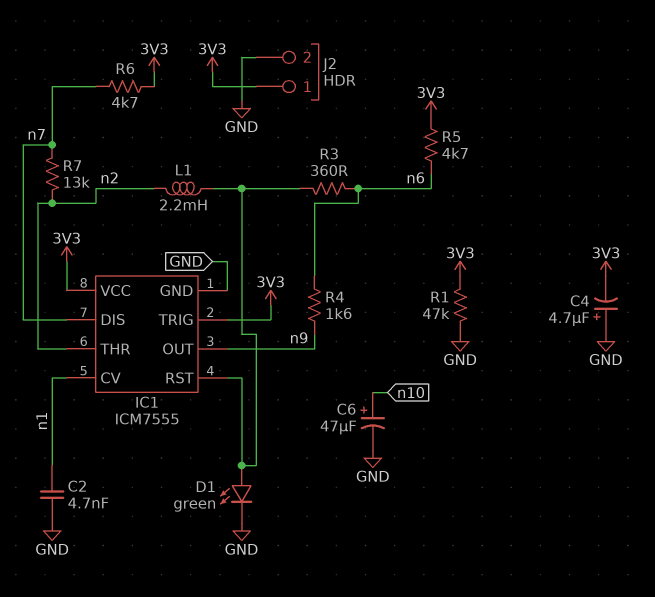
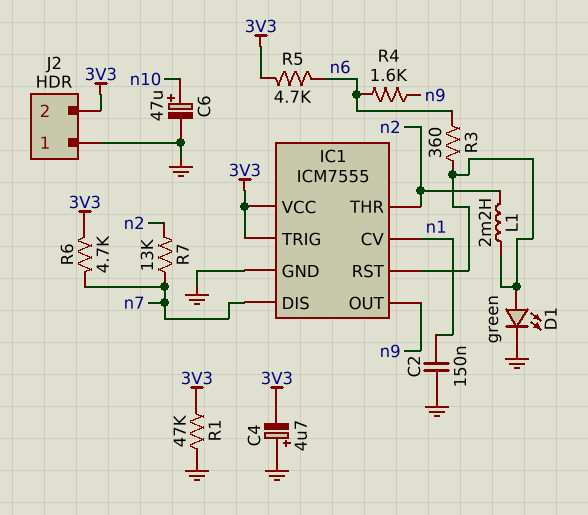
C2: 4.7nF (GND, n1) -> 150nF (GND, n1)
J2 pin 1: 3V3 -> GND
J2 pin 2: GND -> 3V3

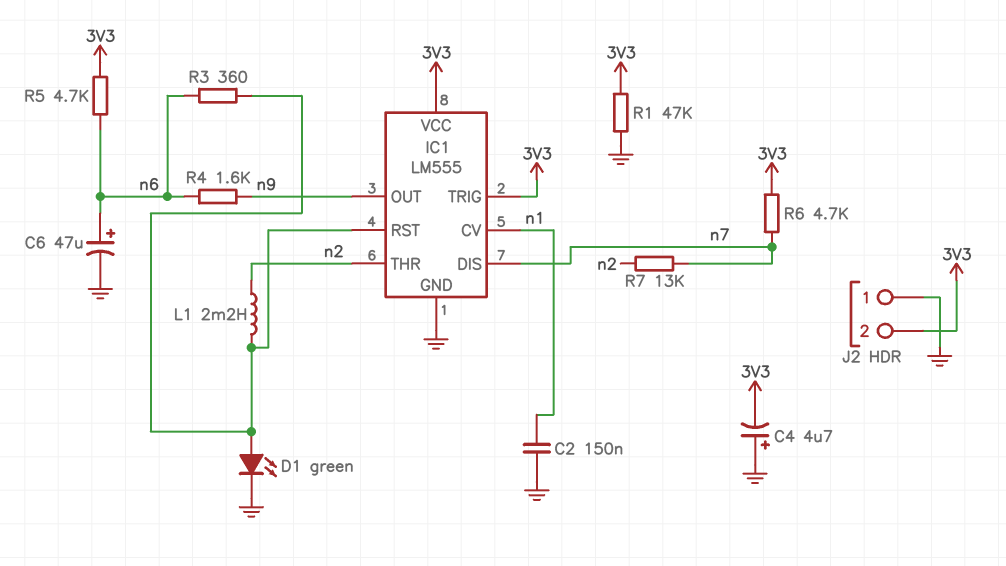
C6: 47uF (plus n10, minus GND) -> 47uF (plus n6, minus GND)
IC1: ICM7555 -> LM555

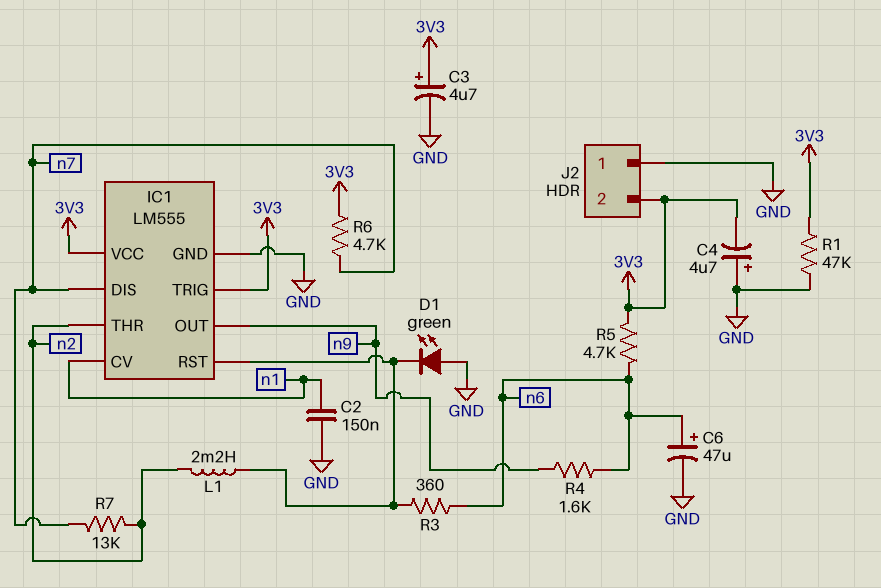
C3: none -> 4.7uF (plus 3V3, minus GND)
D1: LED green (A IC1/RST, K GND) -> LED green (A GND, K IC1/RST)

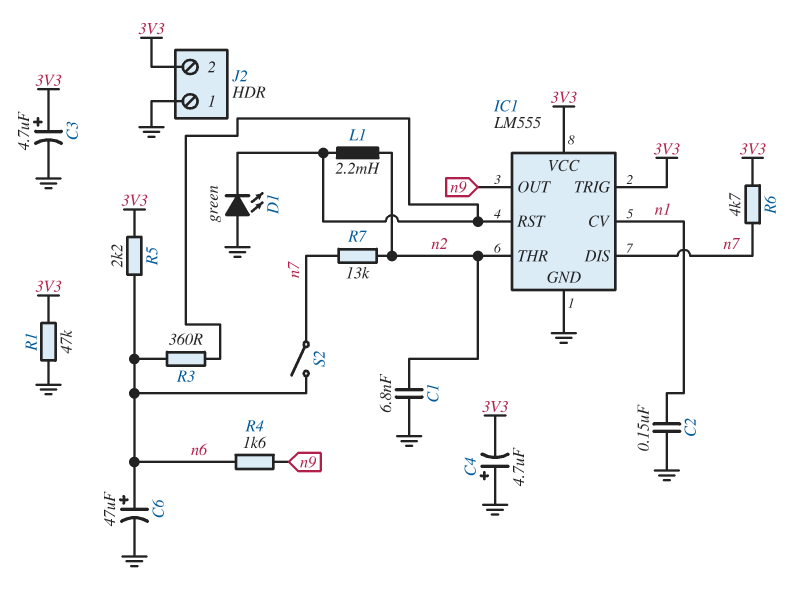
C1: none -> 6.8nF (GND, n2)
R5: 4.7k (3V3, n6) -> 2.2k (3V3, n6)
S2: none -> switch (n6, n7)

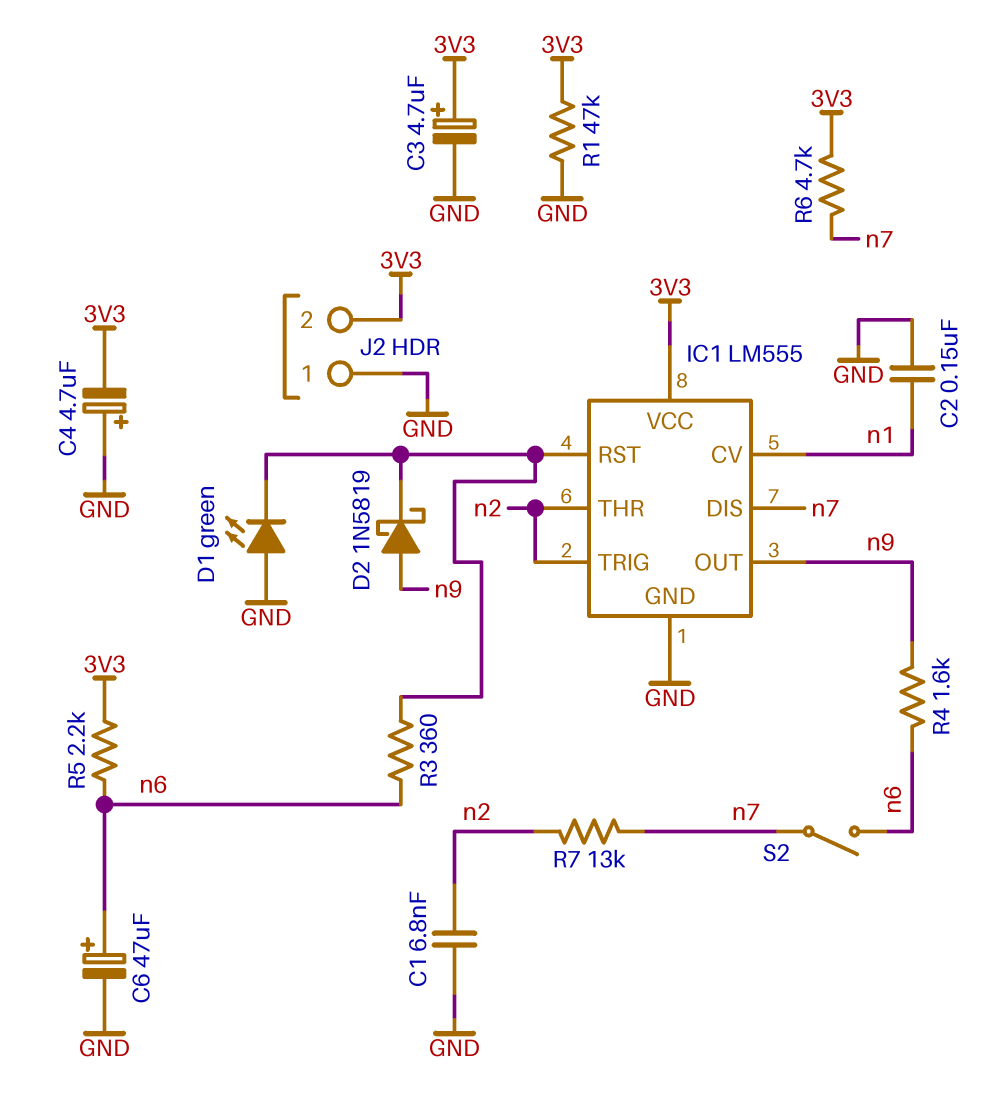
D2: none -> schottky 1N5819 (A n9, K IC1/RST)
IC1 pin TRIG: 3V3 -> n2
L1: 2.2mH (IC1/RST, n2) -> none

- **WORK ORDER**:
Once you have found every line above holding the word "plus", copy those lines.

- **YOUR RESPONSE**:
C6: 47uF (plus n10, minus GND) -> 47uF (plus n6, minus GND)
C3: none -> 4.7uF (plus 3V3, minus GND)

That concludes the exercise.